EXERCISE AIM
For every record below, write out an exact copy.

Scene change data:
=== Section Start ===

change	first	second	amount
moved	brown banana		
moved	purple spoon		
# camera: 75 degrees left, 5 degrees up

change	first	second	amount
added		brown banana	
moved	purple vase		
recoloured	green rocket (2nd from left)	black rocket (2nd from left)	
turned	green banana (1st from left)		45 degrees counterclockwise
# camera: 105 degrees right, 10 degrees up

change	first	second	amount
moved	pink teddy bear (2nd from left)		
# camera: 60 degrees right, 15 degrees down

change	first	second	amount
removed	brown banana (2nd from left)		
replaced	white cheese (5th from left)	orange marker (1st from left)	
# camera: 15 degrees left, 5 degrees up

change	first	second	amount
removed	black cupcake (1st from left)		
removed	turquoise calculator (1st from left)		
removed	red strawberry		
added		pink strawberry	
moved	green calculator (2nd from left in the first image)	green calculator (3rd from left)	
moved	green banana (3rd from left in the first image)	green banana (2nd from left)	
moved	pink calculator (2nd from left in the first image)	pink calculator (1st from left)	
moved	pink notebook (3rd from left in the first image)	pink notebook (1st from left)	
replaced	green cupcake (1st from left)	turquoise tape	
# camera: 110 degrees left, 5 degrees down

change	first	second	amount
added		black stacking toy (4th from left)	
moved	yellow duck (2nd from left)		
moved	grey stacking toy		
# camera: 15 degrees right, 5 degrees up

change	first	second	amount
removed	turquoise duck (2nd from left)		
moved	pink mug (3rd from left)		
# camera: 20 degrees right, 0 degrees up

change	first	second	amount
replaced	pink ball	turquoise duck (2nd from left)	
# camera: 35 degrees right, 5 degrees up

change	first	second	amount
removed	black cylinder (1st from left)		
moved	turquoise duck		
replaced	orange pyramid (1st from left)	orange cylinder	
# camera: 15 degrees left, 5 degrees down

=== Section End ===

SOLVED PROBLEM
change	first	second	amount
moved	brown banana		
moved	purple spoon		
# camera: 75 degrees left, 5 degrees up

change	first	second	amount
added		brown banana	
moved	purple vase		
recoloured	green rocket (2nd from left)	black rocket (2nd from left)	
turned	green banana (1st from left)		45 degrees counterclockwise
# camera: 105 degrees right, 10 degrees up

change	first	second	amount
moved	pink teddy bear (2nd from left)		
# camera: 60 degrees right, 15 degrees down

change	first	second	amount
removed	brown banana (2nd from left)		
replaced	white cheese (5th from left)	orange marker (1st from left)	
# camera: 15 degrees left, 5 degrees up

change	first	second	amount
removed	black cupcake (1st from left)		
removed	turquoise calculator (1st from left)		
removed	red strawberry		
added		pink strawberry	
moved	green calculator (2nd from left in the first image)	green calculator (3rd from left)	
moved	green banana (3rd from left in the first image)	green banana (2nd from left)	
moved	pink calculator (2nd from left in the first image)	pink calculator (1st from left)	
moved	pink notebook (3rd from left in the first image)	pink notebook (1st from left)	
replaced	green cupcake (1st from left)	turquoise tape	
# camera: 110 degrees left, 5 degrees down

change	first	second	amount
added		black stacking toy (4th from left)	
moved	yellow duck (2nd from left)		
moved	grey stacking toy		
# camera: 15 degrees right, 5 degrees up

change	first	second	amount
removed	turquoise duck (2nd from left)		
moved	pink mug (3rd from left)		
# camera: 20 degrees right, 0 degrees up

change	first	second	amount
replaced	pink ball	turquoise duck (2nd from left)	
# camera: 35 degrees right, 5 degrees up

change	first	second	amount
removed	black cylinder (1st from left)		
moved	turquoise duck		
replaced	orange pyramid (1st from left)	orange cylinder	
# camera: 15 degrees left, 5 degrees down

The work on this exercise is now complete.